Rewrite every line of the material below, requests included, scaling each coordinate in the answers by 0.75 and rounding to whole numbers, with halves rounded up. Leave the pictures out of your answer.

## Records for this task
══════════
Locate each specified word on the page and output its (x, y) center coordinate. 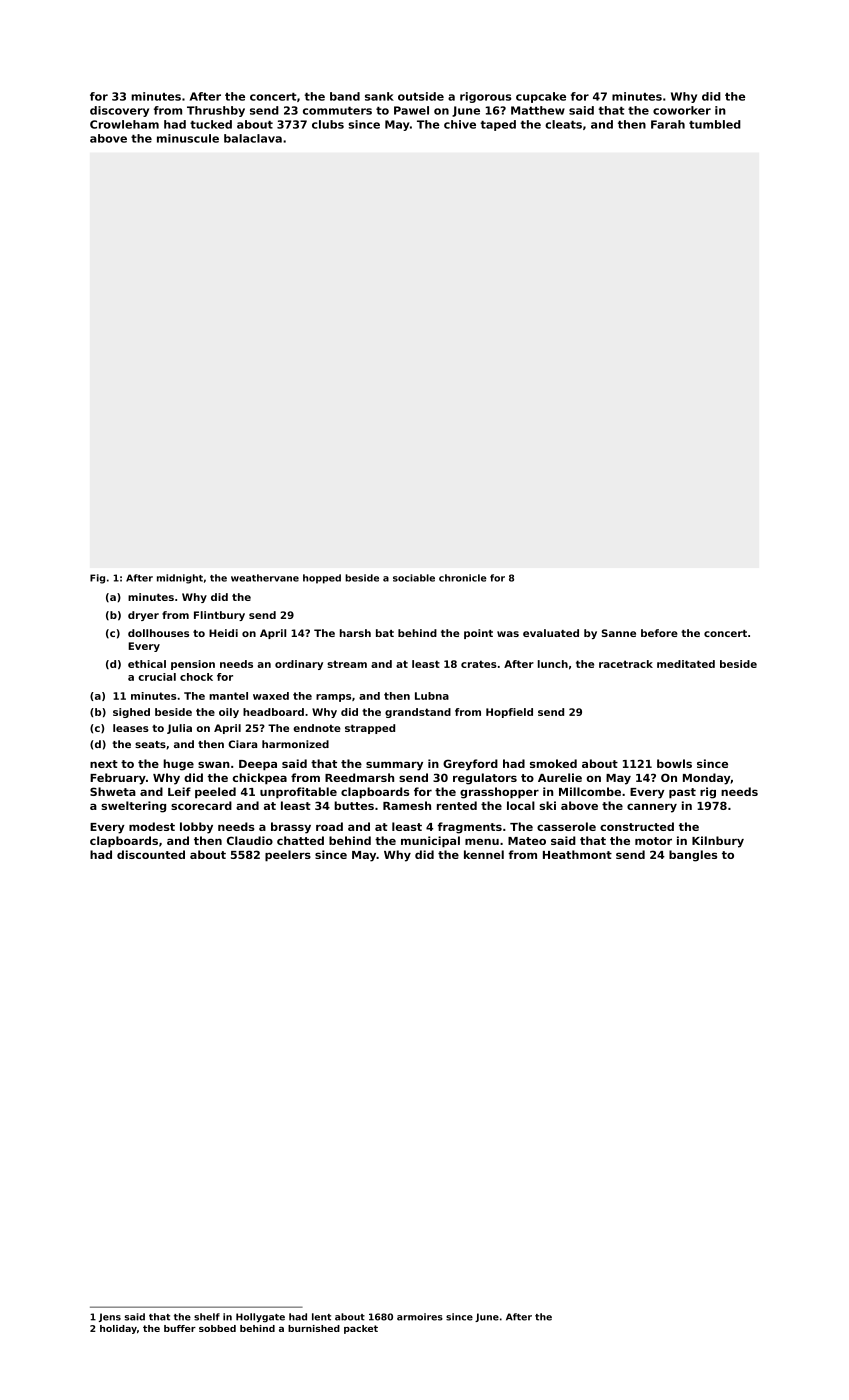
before (659, 633)
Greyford (470, 765)
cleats (563, 124)
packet (361, 1329)
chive (460, 124)
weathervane (265, 578)
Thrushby (216, 111)
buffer (180, 1328)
══════════
## Response for this exercise
Locate each specified word on the page and output its (x, y) center coordinate. 
before (494, 475)
Greyford (353, 574)
cleats (422, 93)
packet (271, 997)
chive (345, 93)
weathervane (199, 434)
Thrushby (162, 83)
buffer (135, 996)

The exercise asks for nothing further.